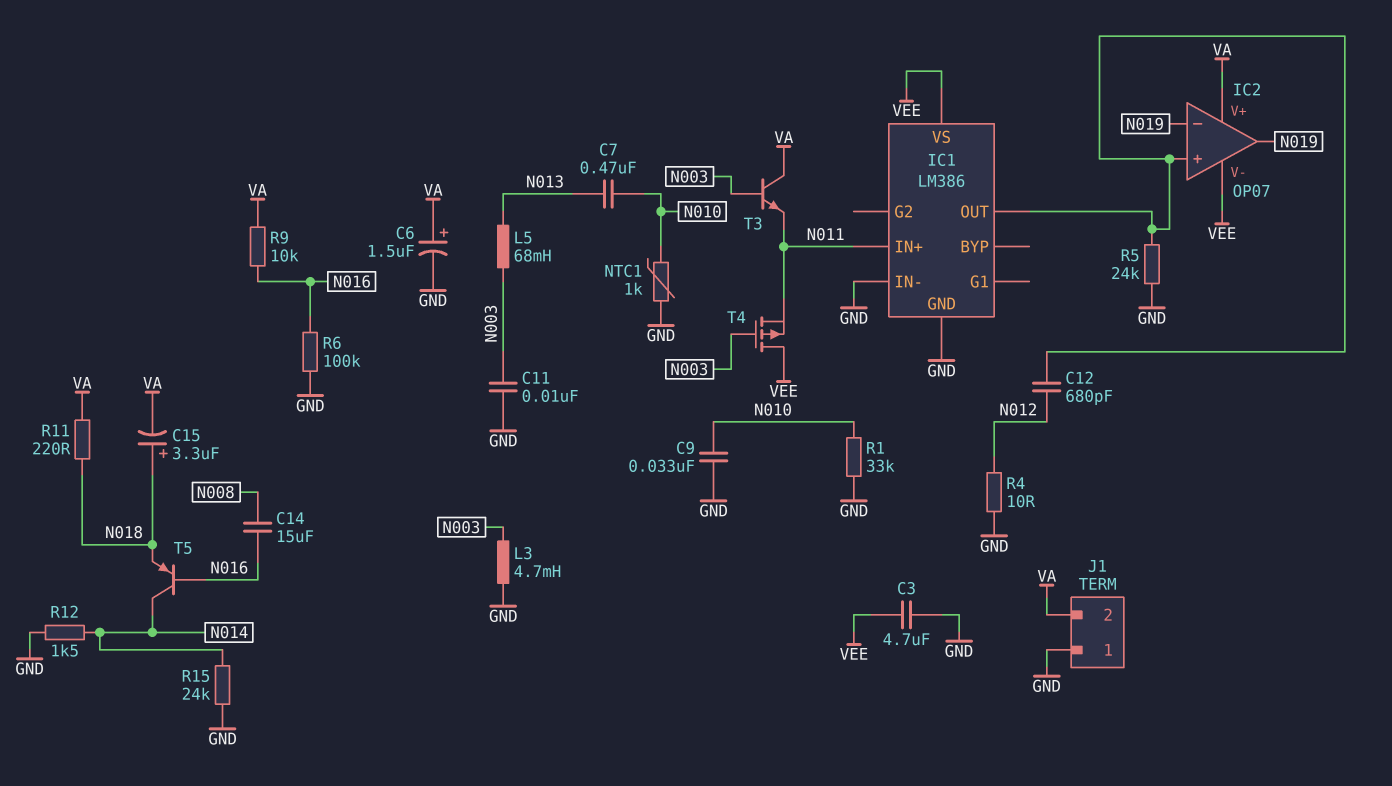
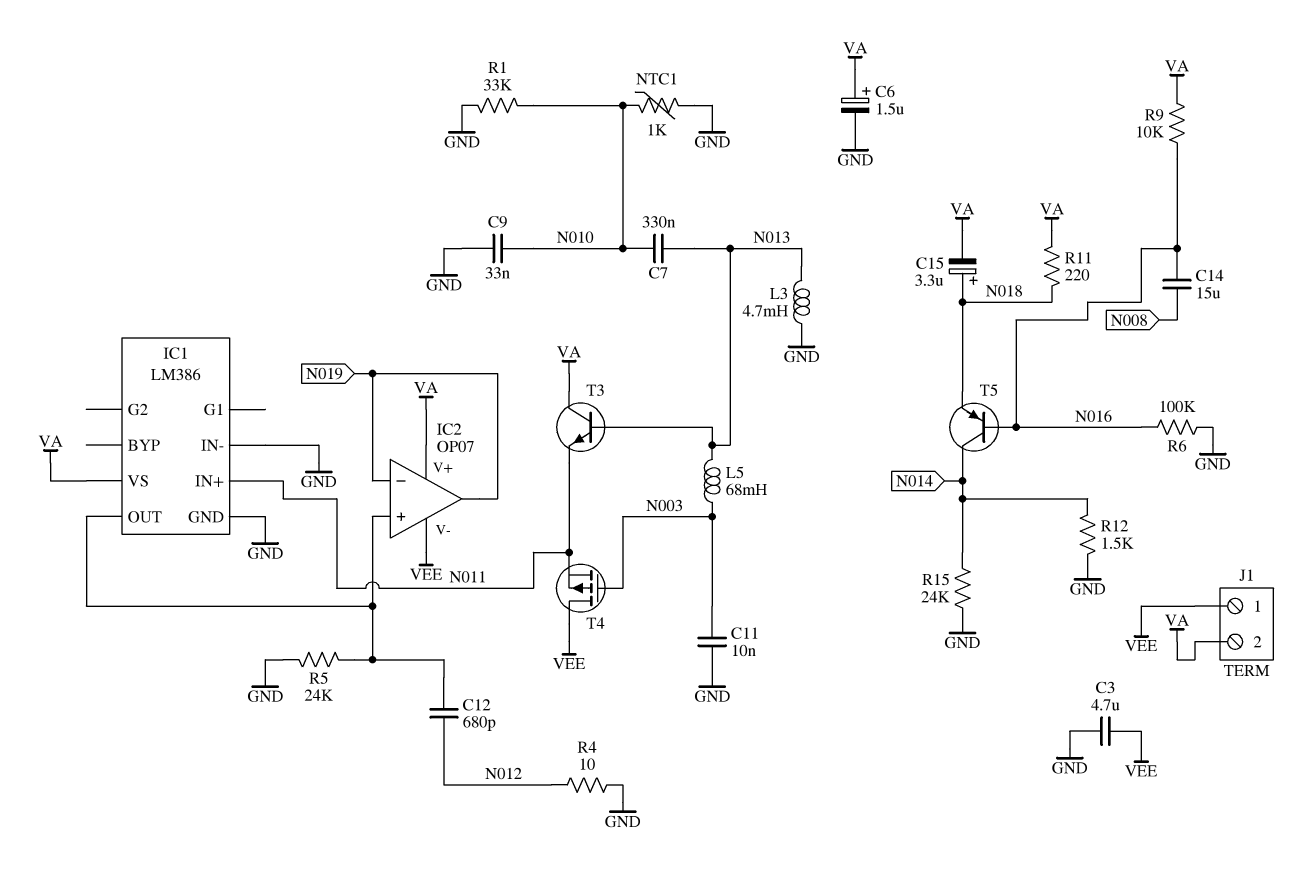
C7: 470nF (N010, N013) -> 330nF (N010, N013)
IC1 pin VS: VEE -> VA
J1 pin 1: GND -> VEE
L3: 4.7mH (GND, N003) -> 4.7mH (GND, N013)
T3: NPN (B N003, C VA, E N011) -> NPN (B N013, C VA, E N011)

...

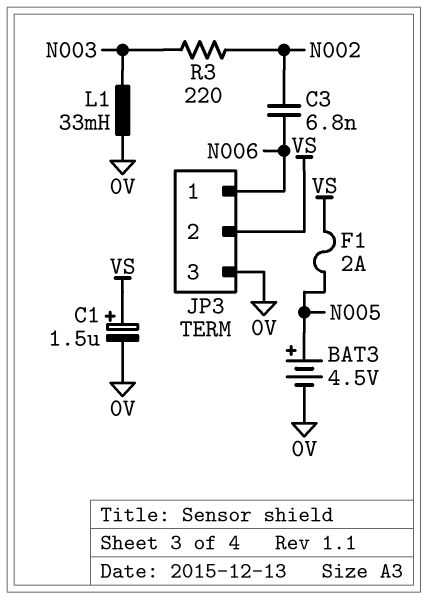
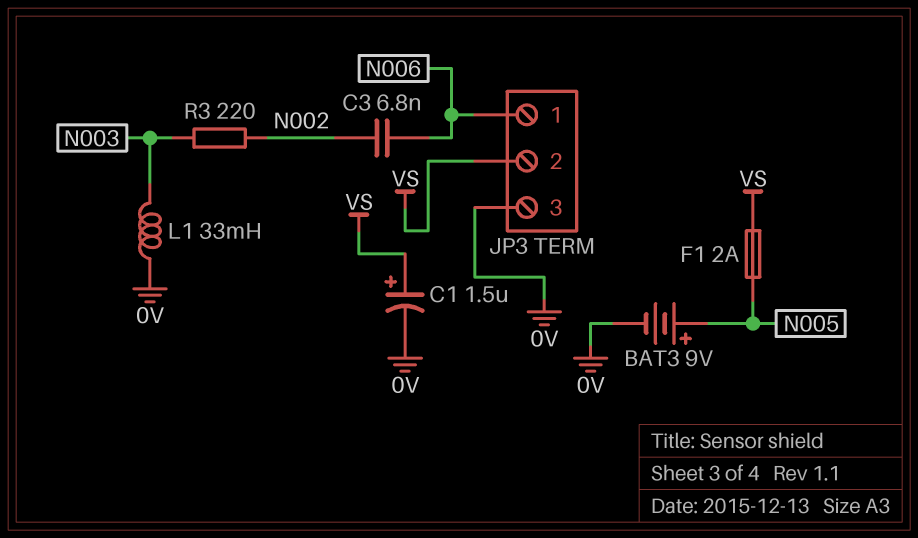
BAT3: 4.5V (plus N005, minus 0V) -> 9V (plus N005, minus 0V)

WORK INSTRUCTIONS: Among the entries above, locate the lines containing "L3: 4.7mH (GND, N003) -> 4.7mH (GND, N013)" and "T3: NPN (B N003, C", and transcribe exactly those two lines and all lines between.

EXERCISE SOLUTION:
L3: 4.7mH (GND, N003) -> 4.7mH (GND, N013)
T3: NPN (B N003, C VA, E N011) -> NPN (B N013, C VA, E N011)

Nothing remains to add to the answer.